# [PROBLEM]
Word for word, copy all the data and drop the pictures.

━━━━━ EXERCISE INPUT

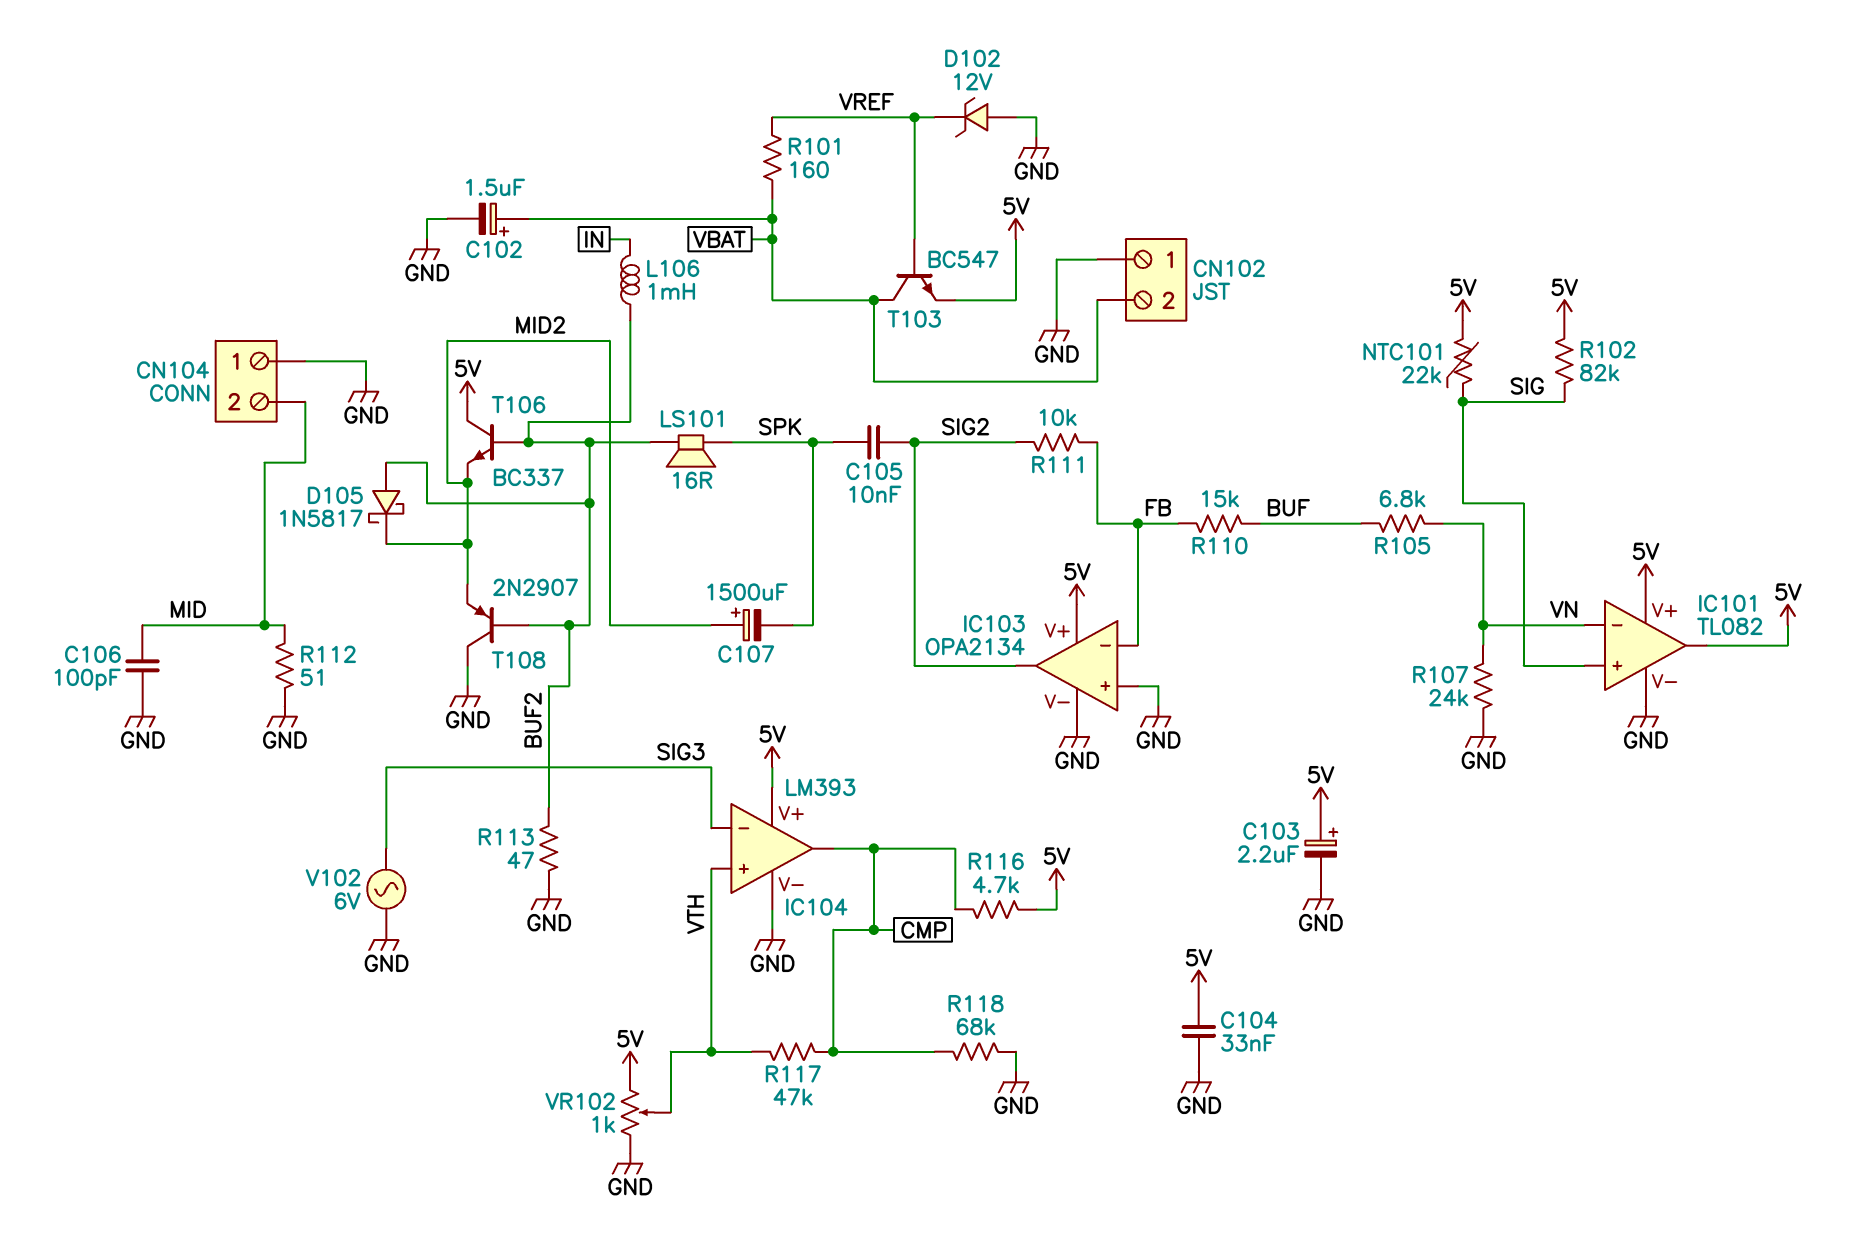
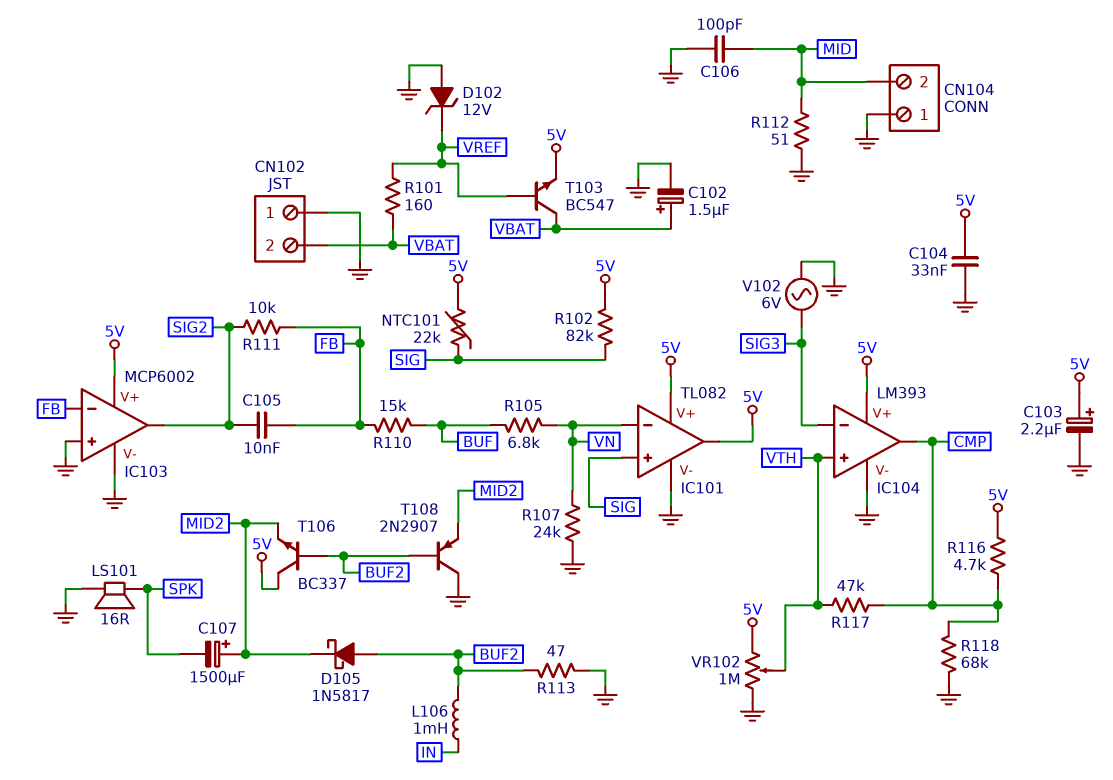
C105: 10nF (SIG2, SPK) -> 10nF (FB, SIG2)
IC103: OPA2134 -> MCP6002
LS101: speaker 16R (BUF2, SPK) -> speaker 16R (GND, SPK)
VR102: 1k (5V, GND, wiper VTH) -> 1M (5V, GND, wiper VTH)

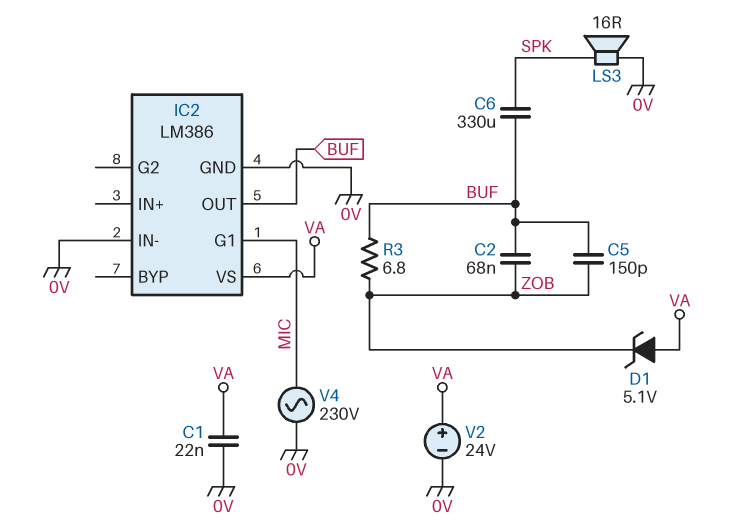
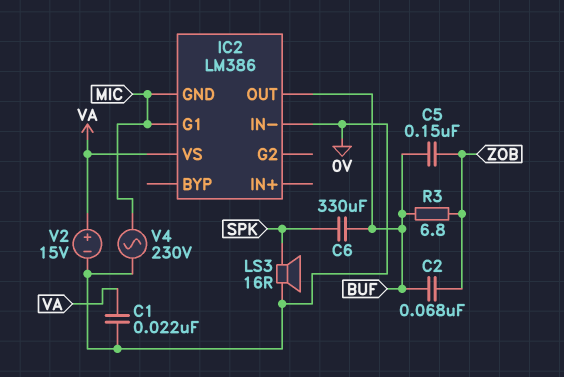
C5: 150pF (BUF, ZOB) -> 150nF (BUF, ZOB)
D1: zener 5.1V (A VA, K ZOB) -> none
IC2 pin GND: 0V -> MIC
V2: 24V (plus VA, minus 0V) -> 15V (plus VA, minus 0V)

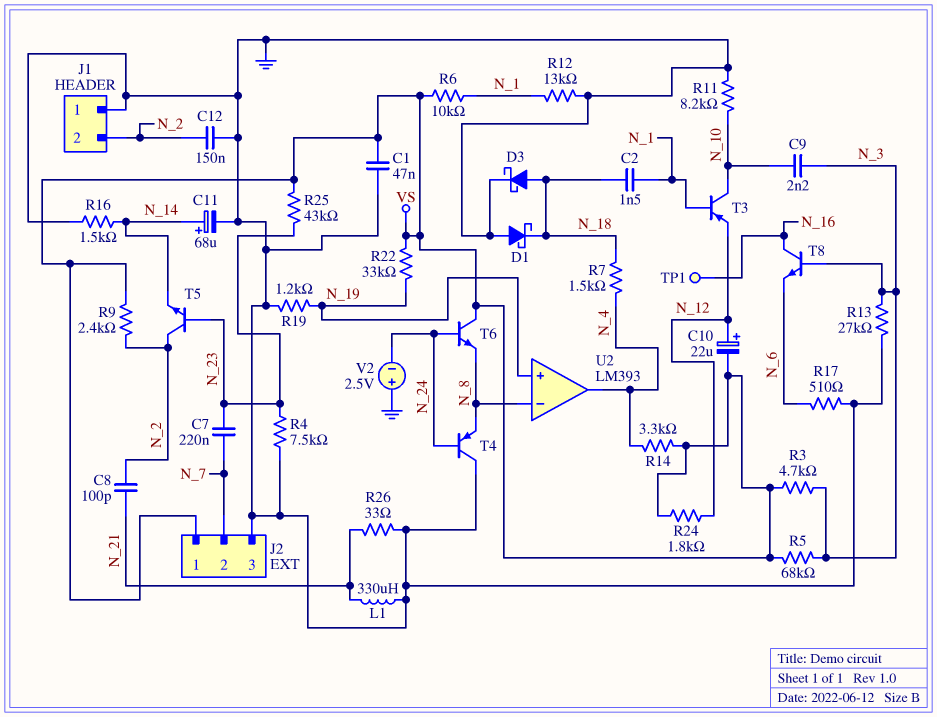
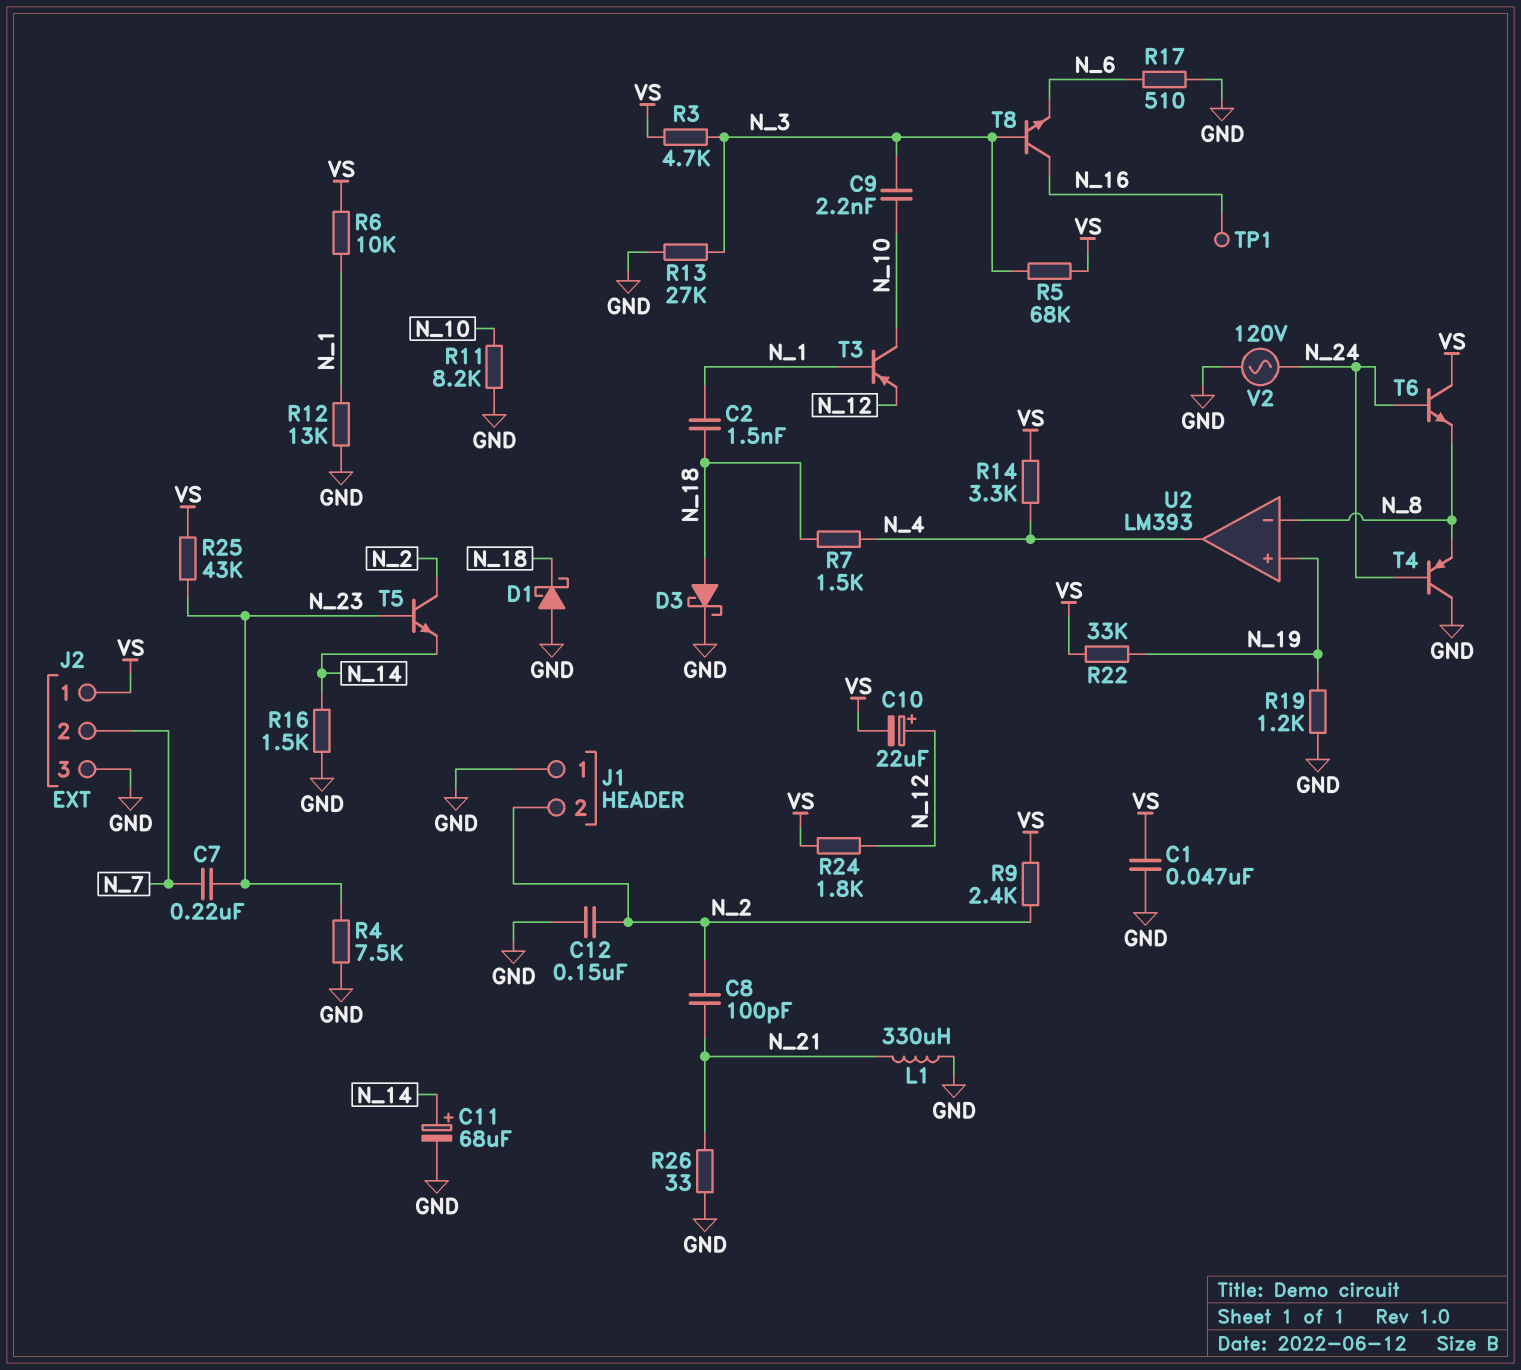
V2: 2.5V (plus GND, minus N_24) -> AC 120V (GND, N_24)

━━━━━━━━━━

# [ANSWER]
C105: 10nF (SIG2, SPK) -> 10nF (FB, SIG2)
IC103: OPA2134 -> MCP6002
LS101: speaker 16R (BUF2, SPK) -> speaker 16R (GND, SPK)
VR102: 1k (5V, GND, wiper VTH) -> 1M (5V, GND, wiper VTH)

C5: 150pF (BUF, ZOB) -> 150nF (BUF, ZOB)
D1: zener 5.1V (A VA, K ZOB) -> none
IC2 pin GND: 0V -> MIC
V2: 24V (plus VA, minus 0V) -> 15V (plus VA, minus 0V)

V2: 2.5V (plus GND, minus N_24) -> AC 120V (GND, N_24)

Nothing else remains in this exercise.